--- Supplied material Enclosed Below ---

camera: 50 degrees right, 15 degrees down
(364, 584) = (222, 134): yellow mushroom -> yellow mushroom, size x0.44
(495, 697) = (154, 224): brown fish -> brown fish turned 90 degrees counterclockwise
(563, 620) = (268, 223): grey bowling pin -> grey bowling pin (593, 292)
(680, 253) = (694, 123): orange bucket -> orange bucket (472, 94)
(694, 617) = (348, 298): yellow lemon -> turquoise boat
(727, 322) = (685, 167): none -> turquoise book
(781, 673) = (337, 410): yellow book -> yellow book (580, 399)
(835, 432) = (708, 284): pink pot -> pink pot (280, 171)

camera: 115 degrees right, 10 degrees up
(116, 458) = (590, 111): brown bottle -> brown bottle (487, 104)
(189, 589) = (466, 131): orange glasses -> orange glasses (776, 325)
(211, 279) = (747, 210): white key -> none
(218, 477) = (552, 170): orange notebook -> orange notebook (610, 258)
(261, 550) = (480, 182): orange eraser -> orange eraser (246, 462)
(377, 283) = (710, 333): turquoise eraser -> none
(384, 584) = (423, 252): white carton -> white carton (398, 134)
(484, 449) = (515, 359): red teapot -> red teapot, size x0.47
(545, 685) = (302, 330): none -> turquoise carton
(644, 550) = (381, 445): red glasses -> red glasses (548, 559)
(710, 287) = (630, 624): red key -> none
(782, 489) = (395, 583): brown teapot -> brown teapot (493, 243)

--- End of Enclosed Supplied material ---
--- Supplied material Enclosed Below ---

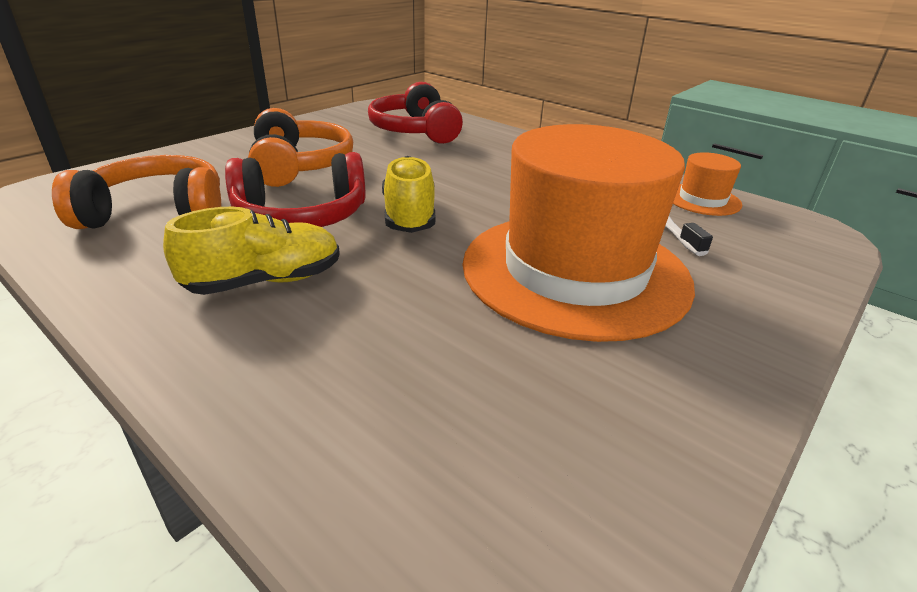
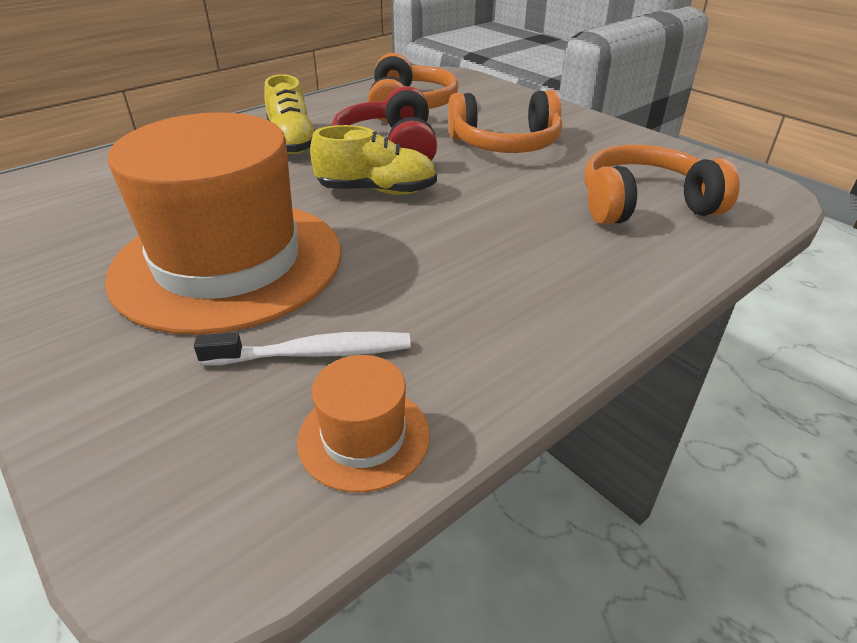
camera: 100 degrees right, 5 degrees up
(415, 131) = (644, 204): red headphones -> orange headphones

--- End of Enclosed Supplied material ---

[Brief]
Among the entries above, the lines between the ones containing "(644, 550) = (381, 445): red" and "(782, 489) = (395, 583): brown", inclusive, are to be transcribed exactly. No other line is to be given.

[Task output]
(644, 550) = (381, 445): red glasses -> red glasses (548, 559)
(710, 287) = (630, 624): red key -> none
(782, 489) = (395, 583): brown teapot -> brown teapot (493, 243)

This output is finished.